Records to use below:

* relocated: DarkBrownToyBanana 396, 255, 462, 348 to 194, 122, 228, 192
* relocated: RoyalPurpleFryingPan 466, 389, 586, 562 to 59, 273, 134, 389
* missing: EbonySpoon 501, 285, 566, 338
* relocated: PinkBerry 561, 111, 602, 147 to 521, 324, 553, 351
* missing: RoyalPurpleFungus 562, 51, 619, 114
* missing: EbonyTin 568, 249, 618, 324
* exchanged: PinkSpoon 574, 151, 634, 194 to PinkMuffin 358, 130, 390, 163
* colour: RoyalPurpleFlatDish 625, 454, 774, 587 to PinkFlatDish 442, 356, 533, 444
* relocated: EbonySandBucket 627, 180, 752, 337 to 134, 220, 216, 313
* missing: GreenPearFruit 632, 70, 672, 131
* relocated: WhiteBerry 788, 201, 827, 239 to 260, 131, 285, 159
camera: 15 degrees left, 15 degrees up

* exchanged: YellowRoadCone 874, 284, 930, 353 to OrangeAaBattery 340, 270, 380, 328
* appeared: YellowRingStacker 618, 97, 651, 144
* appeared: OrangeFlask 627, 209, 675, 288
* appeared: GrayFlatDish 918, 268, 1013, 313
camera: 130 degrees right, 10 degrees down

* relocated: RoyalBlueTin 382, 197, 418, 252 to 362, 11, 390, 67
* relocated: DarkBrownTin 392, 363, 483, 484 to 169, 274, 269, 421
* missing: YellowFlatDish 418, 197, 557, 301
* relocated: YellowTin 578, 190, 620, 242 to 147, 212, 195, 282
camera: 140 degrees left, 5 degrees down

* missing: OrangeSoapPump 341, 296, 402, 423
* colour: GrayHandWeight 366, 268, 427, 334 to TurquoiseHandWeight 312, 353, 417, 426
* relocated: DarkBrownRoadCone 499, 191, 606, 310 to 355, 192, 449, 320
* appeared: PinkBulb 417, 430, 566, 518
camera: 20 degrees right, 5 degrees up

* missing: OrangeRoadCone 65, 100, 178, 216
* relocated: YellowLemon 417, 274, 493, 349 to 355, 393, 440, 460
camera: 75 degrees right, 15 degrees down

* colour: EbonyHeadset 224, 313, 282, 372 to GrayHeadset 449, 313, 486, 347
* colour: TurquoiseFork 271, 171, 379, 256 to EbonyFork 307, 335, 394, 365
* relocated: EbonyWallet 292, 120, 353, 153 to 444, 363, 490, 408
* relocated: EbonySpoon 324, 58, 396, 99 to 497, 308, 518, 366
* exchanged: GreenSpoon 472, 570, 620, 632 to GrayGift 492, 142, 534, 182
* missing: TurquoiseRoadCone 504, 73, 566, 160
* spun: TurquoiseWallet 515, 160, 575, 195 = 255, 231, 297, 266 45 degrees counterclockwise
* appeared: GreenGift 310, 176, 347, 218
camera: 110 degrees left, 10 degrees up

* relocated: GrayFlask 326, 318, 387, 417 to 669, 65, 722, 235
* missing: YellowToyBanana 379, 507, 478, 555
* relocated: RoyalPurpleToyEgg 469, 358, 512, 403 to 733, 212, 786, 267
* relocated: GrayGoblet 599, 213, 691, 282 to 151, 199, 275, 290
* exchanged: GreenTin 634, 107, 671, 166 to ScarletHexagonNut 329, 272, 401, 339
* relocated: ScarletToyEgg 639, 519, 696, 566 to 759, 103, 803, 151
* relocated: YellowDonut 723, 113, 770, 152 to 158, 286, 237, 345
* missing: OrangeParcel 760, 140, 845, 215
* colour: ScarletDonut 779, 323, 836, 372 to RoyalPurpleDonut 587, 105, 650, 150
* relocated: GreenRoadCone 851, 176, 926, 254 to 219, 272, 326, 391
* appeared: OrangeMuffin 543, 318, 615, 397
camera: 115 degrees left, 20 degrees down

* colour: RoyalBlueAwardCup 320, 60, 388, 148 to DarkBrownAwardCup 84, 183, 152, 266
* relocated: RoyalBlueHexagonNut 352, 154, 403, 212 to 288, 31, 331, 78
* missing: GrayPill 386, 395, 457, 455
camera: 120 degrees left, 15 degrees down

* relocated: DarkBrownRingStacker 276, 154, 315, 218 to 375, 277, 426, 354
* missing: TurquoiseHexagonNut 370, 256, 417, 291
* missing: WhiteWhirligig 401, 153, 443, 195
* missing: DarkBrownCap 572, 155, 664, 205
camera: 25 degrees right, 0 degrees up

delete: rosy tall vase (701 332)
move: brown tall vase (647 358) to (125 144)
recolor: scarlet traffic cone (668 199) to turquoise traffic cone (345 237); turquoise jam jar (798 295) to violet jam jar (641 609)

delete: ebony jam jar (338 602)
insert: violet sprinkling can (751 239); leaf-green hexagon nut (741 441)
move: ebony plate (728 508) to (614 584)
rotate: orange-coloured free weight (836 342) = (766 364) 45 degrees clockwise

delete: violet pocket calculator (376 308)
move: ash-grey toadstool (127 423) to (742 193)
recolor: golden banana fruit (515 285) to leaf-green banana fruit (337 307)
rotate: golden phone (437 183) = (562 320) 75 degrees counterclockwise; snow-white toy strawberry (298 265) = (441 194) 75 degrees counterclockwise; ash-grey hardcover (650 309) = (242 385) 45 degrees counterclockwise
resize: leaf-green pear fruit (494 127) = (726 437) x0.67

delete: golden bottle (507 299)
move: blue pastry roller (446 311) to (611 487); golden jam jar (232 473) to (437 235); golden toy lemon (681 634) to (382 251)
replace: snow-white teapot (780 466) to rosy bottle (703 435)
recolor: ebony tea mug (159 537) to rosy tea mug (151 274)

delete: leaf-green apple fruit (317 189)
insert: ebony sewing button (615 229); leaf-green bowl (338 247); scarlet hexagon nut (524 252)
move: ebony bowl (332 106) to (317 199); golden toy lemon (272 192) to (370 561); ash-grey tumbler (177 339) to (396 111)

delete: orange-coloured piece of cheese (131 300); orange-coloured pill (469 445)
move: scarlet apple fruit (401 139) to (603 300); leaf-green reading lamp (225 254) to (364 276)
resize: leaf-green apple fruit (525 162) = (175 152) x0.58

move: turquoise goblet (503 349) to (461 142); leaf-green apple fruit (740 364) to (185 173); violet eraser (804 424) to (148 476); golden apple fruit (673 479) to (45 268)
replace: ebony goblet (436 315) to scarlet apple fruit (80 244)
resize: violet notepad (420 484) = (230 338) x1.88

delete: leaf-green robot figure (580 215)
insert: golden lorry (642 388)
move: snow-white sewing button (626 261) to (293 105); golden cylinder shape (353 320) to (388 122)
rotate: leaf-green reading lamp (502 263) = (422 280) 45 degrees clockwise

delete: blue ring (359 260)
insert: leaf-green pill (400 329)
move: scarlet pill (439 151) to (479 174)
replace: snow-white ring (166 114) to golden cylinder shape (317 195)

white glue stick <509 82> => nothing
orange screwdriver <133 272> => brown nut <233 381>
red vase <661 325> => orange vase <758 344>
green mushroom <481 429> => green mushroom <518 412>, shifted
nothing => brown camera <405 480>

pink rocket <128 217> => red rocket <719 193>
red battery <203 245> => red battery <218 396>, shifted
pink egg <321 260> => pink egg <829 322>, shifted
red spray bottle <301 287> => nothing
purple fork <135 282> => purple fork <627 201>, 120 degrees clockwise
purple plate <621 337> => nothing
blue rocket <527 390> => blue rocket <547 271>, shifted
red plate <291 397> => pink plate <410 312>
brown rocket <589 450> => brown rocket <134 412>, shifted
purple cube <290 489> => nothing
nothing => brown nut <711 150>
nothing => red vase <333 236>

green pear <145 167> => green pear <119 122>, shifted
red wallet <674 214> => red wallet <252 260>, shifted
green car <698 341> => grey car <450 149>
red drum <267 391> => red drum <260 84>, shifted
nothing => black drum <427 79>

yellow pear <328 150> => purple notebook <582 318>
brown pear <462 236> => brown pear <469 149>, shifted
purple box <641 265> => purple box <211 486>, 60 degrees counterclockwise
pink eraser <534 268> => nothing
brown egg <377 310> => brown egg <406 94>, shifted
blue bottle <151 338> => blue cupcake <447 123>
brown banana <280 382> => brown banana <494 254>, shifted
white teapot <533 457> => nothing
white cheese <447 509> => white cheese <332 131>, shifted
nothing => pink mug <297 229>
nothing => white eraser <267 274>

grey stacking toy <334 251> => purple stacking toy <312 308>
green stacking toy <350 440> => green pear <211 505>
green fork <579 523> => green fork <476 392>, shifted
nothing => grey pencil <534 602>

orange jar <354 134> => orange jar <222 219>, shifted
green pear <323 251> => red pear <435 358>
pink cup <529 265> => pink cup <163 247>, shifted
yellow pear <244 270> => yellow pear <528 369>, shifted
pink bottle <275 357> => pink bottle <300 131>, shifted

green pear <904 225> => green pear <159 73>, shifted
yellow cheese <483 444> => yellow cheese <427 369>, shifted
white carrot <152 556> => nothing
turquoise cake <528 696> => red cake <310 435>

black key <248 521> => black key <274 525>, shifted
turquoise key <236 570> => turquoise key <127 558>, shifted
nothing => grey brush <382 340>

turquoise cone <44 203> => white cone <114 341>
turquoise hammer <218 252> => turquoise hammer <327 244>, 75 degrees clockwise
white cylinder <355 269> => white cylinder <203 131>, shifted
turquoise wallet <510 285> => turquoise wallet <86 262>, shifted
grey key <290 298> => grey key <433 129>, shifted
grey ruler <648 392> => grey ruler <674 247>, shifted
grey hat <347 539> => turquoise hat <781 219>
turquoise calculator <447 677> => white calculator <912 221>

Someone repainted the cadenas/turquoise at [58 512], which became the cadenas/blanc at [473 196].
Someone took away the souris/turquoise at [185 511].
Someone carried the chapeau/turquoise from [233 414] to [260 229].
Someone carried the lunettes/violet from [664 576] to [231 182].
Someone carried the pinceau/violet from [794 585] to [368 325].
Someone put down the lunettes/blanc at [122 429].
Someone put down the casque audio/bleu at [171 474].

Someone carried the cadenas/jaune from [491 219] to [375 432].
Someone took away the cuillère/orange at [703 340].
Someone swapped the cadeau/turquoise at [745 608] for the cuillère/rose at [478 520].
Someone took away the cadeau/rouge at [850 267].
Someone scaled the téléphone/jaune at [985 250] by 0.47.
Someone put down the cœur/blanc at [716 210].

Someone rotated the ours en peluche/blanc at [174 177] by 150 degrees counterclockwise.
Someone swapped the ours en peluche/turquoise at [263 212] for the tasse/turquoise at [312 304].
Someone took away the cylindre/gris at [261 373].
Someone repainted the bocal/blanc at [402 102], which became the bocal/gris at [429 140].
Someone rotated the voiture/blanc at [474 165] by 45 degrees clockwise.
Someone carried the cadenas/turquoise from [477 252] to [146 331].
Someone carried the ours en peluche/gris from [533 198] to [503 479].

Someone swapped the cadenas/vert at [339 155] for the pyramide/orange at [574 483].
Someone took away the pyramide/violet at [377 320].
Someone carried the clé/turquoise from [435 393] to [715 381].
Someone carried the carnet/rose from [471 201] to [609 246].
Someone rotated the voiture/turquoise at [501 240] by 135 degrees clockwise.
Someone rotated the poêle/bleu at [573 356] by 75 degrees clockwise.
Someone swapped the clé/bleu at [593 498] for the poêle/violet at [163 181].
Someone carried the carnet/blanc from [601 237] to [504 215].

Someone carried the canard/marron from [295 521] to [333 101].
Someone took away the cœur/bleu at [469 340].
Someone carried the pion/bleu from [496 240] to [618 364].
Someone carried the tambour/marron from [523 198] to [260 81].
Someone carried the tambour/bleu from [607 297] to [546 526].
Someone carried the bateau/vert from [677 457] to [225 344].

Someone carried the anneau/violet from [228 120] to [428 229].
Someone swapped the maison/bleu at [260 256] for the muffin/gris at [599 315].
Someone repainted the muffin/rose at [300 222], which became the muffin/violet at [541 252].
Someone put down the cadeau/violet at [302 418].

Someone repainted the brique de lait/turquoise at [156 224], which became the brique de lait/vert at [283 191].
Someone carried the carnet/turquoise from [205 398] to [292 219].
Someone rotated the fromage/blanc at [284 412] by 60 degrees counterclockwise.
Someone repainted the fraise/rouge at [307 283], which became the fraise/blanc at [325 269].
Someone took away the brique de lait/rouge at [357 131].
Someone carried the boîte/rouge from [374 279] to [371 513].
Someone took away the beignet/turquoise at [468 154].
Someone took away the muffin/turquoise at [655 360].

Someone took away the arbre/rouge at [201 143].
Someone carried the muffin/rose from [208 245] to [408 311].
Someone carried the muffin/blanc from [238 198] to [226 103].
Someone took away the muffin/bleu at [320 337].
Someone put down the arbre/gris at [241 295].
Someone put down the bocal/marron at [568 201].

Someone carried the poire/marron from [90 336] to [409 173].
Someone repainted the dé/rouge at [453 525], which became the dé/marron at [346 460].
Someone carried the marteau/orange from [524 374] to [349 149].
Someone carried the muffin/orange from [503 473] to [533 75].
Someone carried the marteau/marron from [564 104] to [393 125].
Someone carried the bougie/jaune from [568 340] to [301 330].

End of Records to use.

Using the entries above, quote each line verbatim from the first through the line that contains "131, 285, 159".

* relocated: DarkBrownToyBanana 396, 255, 462, 348 to 194, 122, 228, 192
* relocated: RoyalPurpleFryingPan 466, 389, 586, 562 to 59, 273, 134, 389
* missing: EbonySpoon 501, 285, 566, 338
* relocated: PinkBerry 561, 111, 602, 147 to 521, 324, 553, 351
* missing: RoyalPurpleFungus 562, 51, 619, 114
* missing: EbonyTin 568, 249, 618, 324
* exchanged: PinkSpoon 574, 151, 634, 194 to PinkMuffin 358, 130, 390, 163
* colour: RoyalPurpleFlatDish 625, 454, 774, 587 to PinkFlatDish 442, 356, 533, 444
* relocated: EbonySandBucket 627, 180, 752, 337 to 134, 220, 216, 313
* missing: GreenPearFruit 632, 70, 672, 131
* relocated: WhiteBerry 788, 201, 827, 239 to 260, 131, 285, 159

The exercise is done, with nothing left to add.